=== Source data ===
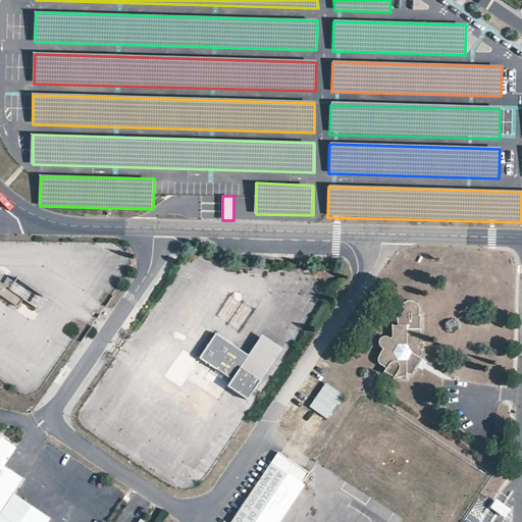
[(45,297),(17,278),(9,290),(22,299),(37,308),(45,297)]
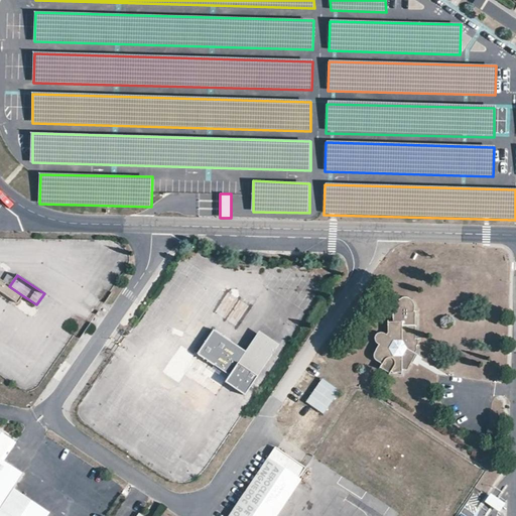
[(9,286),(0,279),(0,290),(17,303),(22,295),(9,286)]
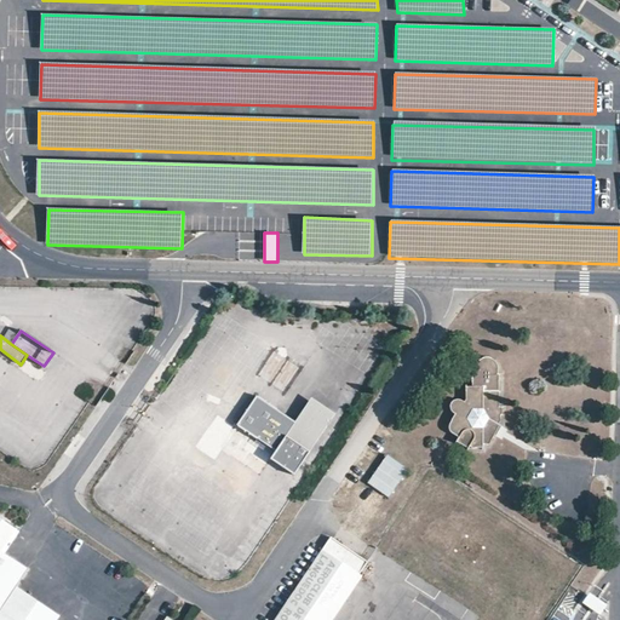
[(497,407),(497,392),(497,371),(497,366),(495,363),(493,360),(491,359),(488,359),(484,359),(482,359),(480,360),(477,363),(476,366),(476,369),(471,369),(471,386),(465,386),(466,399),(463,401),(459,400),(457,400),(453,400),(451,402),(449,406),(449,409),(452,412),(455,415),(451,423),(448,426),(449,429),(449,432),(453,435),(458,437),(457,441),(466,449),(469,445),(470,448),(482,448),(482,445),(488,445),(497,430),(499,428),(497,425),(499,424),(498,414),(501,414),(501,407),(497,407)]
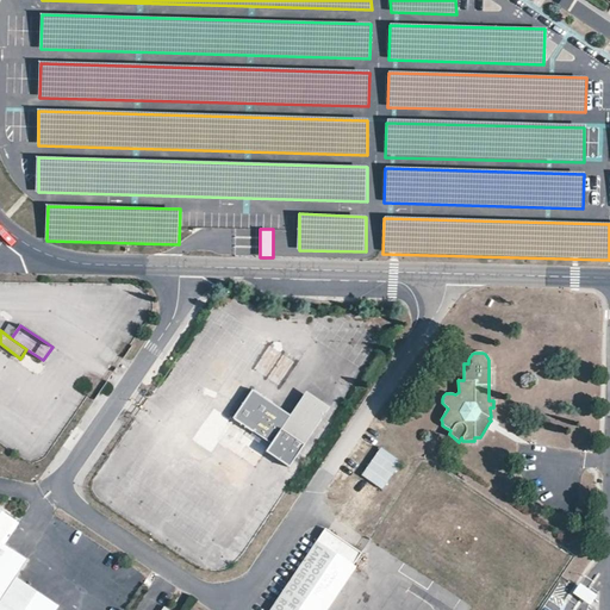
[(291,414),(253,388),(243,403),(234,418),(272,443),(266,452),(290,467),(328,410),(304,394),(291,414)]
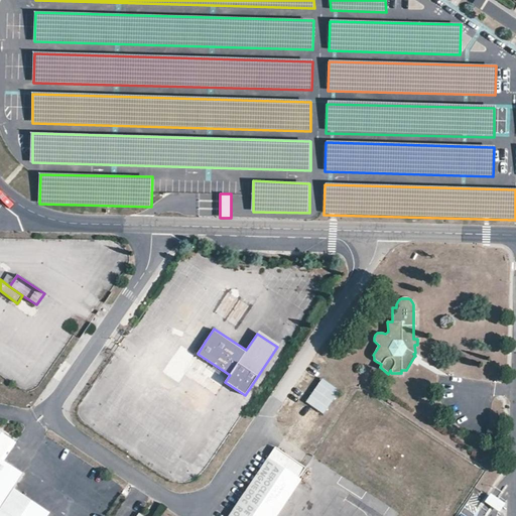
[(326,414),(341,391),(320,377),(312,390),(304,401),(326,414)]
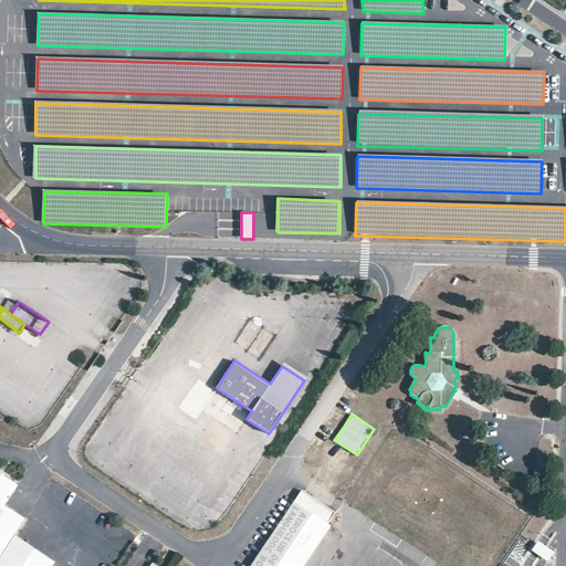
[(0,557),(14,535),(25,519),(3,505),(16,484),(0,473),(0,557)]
===
(Task to carry out):
An exact copy of all the records is required, with the pictures omitted.

(Task solution):
[(45,297),(17,278),(9,290),(22,299),(37,308),(45,297)]
[(9,286),(0,279),(0,290),(17,303),(22,295),(9,286)]
[(497,407),(497,392),(497,371),(497,366),(495,363),(493,360),(491,359),(488,359),(484,359),(482,359),(480,360),(477,363),(476,366),(476,369),(471,369),(471,386),(465,386),(466,399),(463,401),(459,400),(457,400),(453,400),(451,402),(449,406),(449,409),(452,412),(455,415),(451,423),(448,426),(449,429),(449,432),(453,435),(458,437),(457,441),(466,449),(469,445),(470,448),(482,448),(482,445),(488,445),(497,430),(499,428),(497,425),(499,424),(498,414),(501,414),(501,407),(497,407)]
[(291,414),(253,388),(243,403),(234,418),(272,443),(266,452),(290,467),(328,410),(304,394),(291,414)]
[(326,414),(341,391),(320,377),(312,390),(304,401),(326,414)]
[(0,557),(14,535),(25,519),(3,505),(16,484),(0,473),(0,557)]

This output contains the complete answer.